* _Your instructions_:
Your copy should match the entries exactly, with no images carried over.

* _Material shown_:
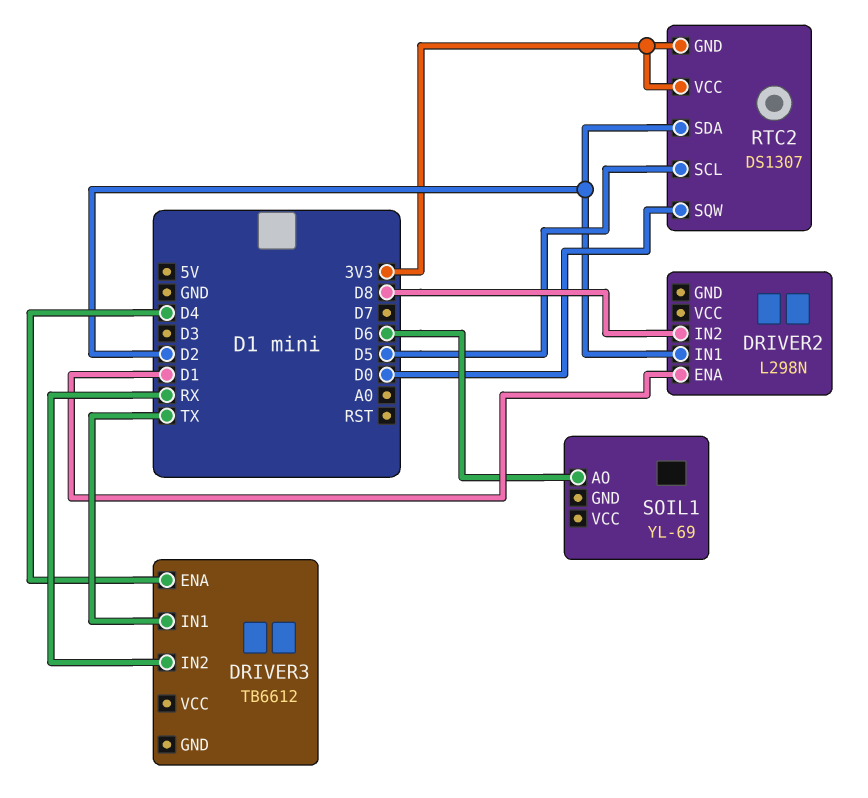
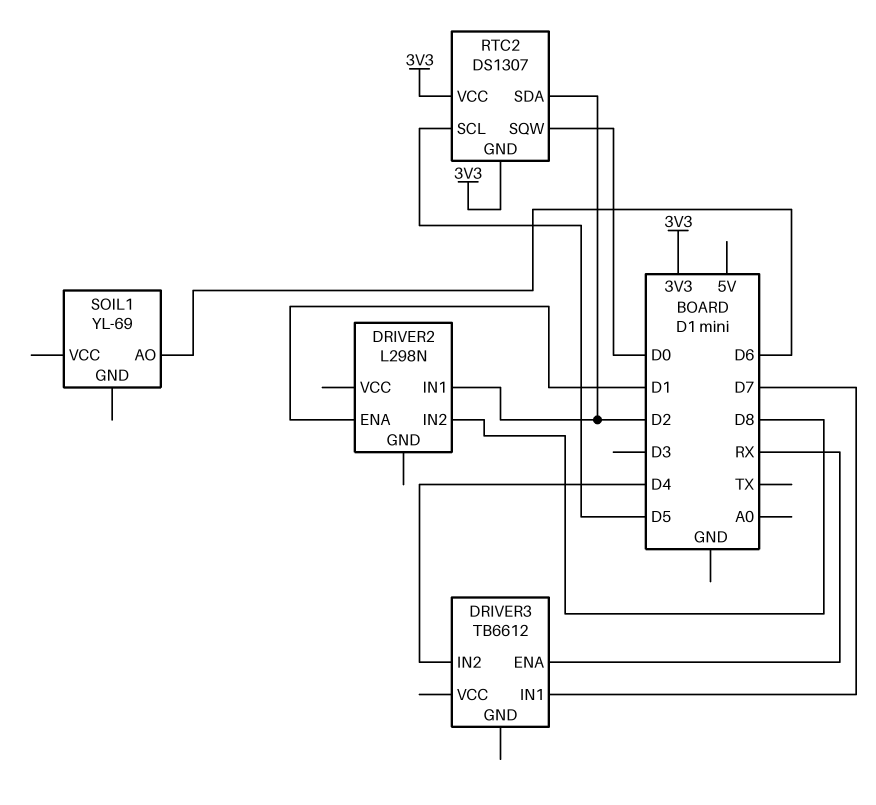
DRIVER3 pin ENA: D4 -> RX
DRIVER3 pin IN1: TX -> D7
DRIVER3 pin IN2: RX -> D4

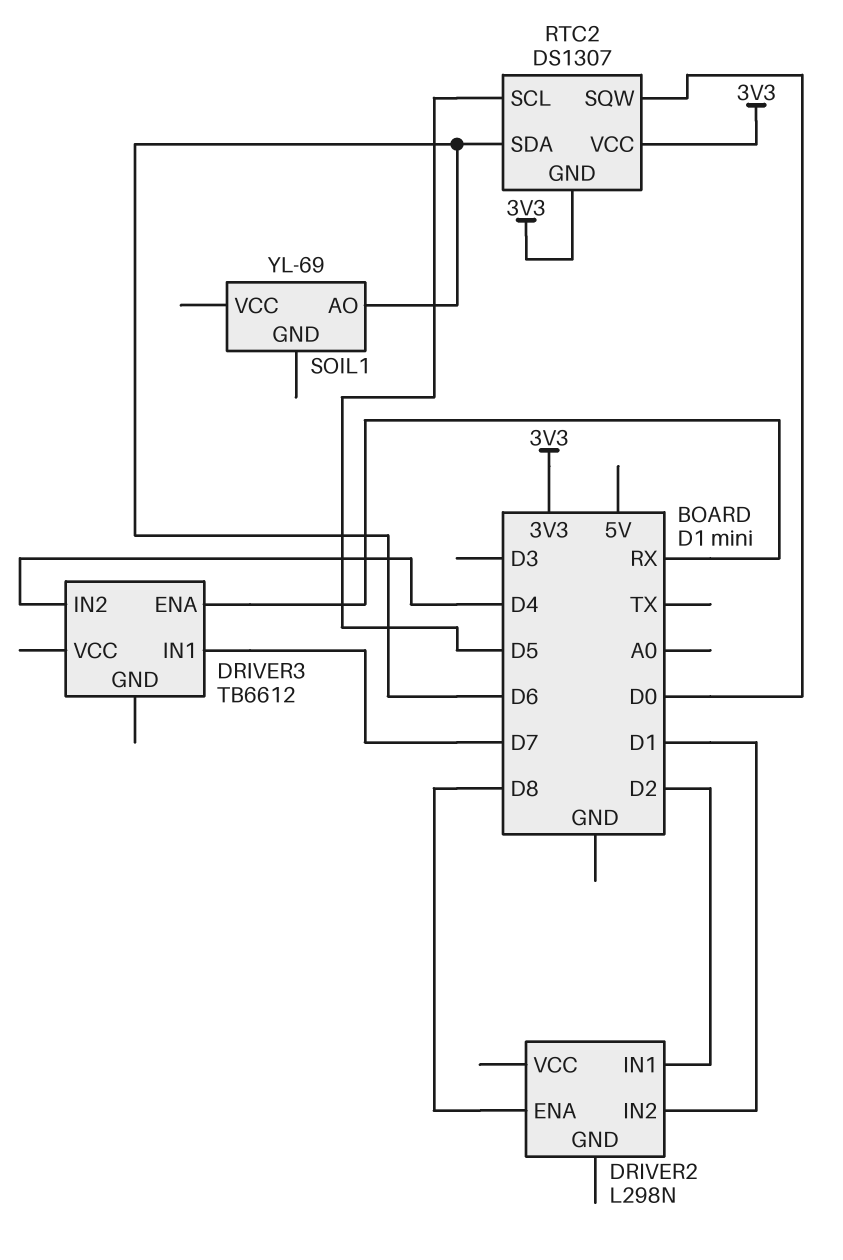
DRIVER2 pin ENA: D1 -> D8
DRIVER2 pin IN2: D8 -> D1
RTC2 pin SDA: D2 -> D6

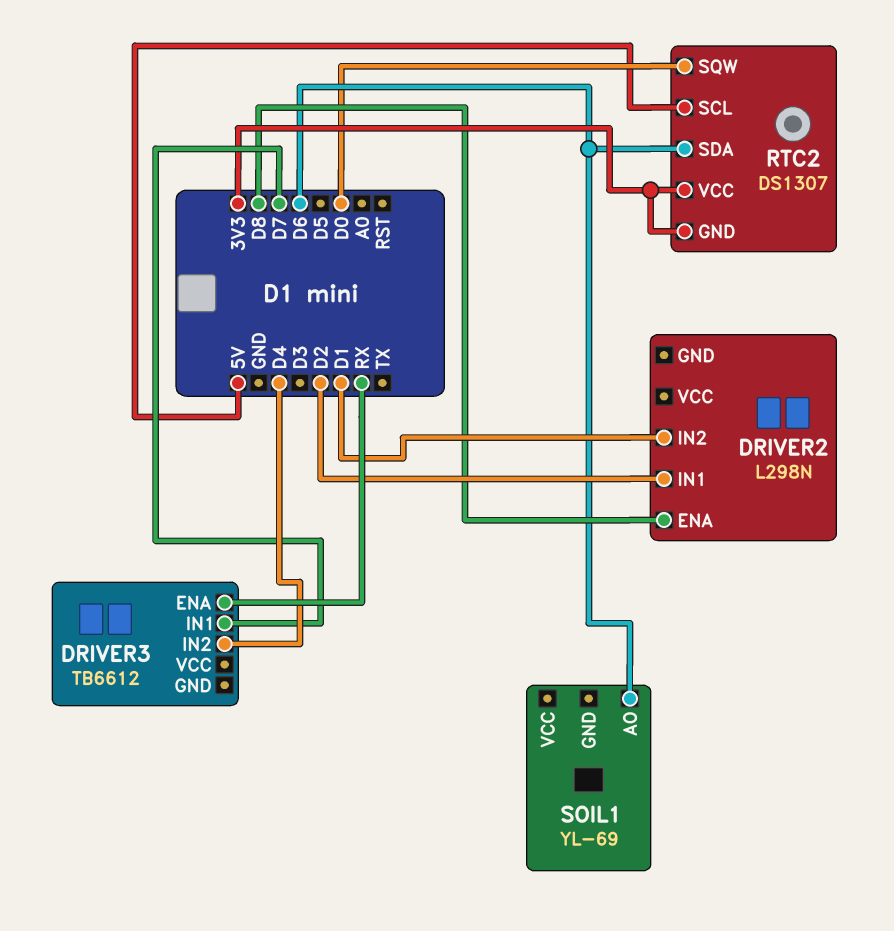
RTC2 pin SCL: D5 -> 5V

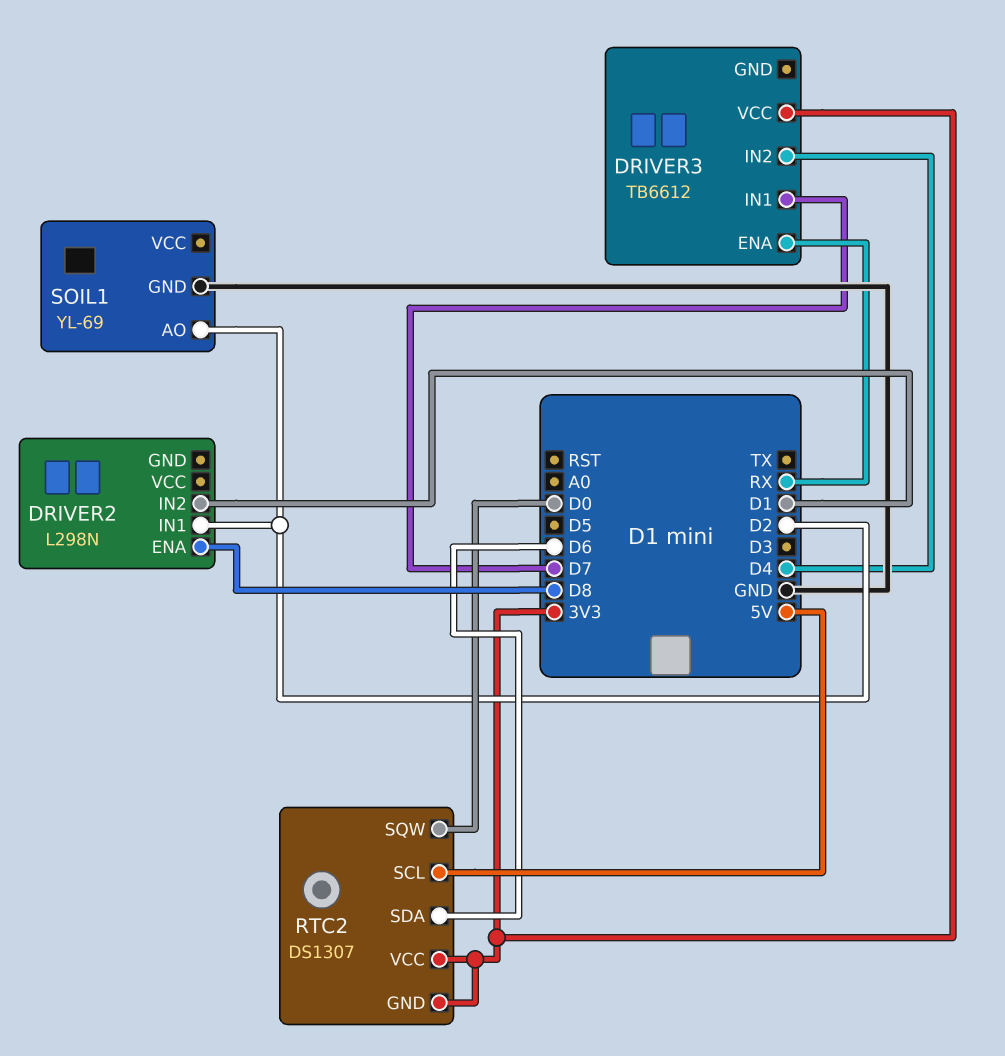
DRIVER3 pin VCC: none -> 3V3
SOIL1 pin AO: D6 -> D2
SOIL1 pin GND: none -> GND

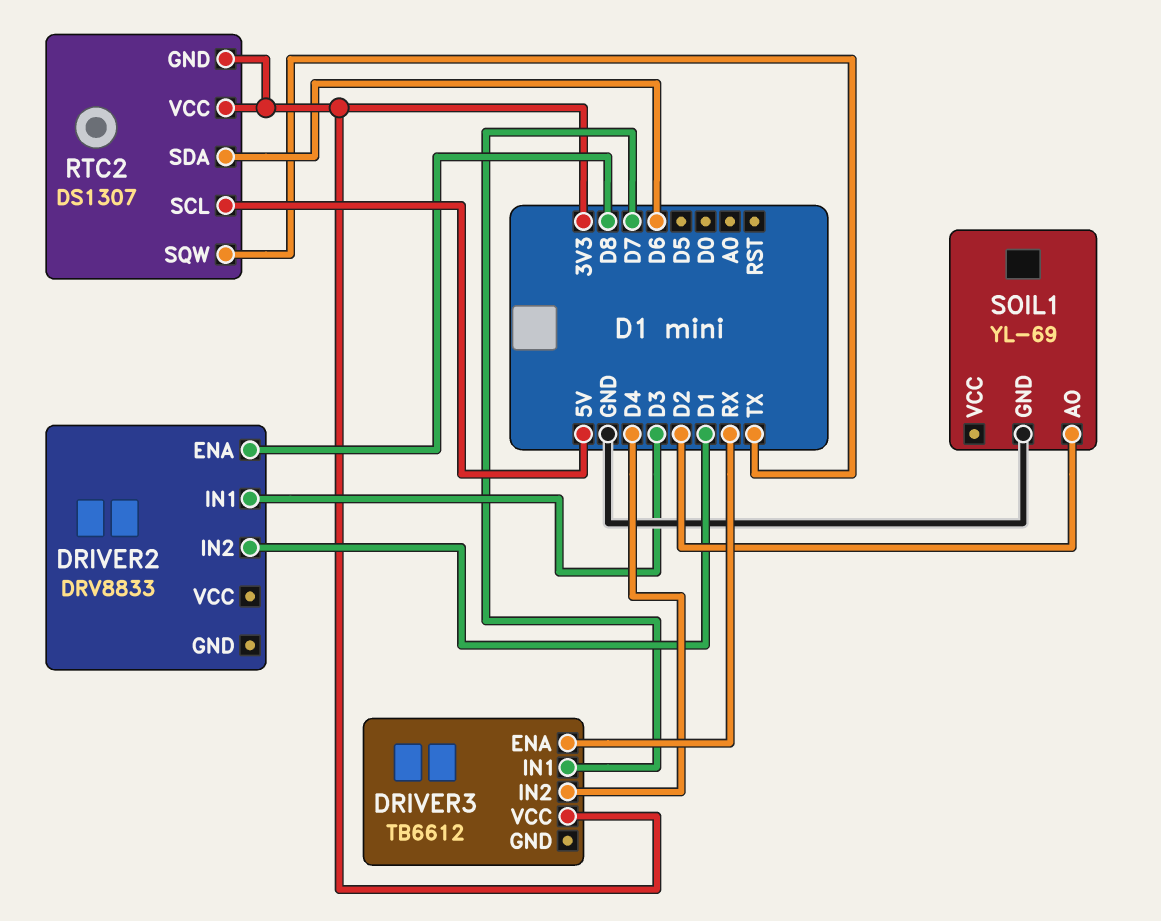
DRIVER2: L298N -> DRV8833
DRIVER2 pin IN1: D2 -> D3
RTC2 pin SQW: D0 -> TX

* _Exercise solution_:
DRIVER3 pin ENA: D4 -> RX
DRIVER3 pin IN1: TX -> D7
DRIVER3 pin IN2: RX -> D4

DRIVER2 pin ENA: D1 -> D8
DRIVER2 pin IN2: D8 -> D1
RTC2 pin SDA: D2 -> D6

RTC2 pin SCL: D5 -> 5V

DRIVER3 pin VCC: none -> 3V3
SOIL1 pin AO: D6 -> D2
SOIL1 pin GND: none -> GND

DRIVER2: L298N -> DRV8833
DRIVER2 pin IN1: D2 -> D3
RTC2 pin SQW: D0 -> TX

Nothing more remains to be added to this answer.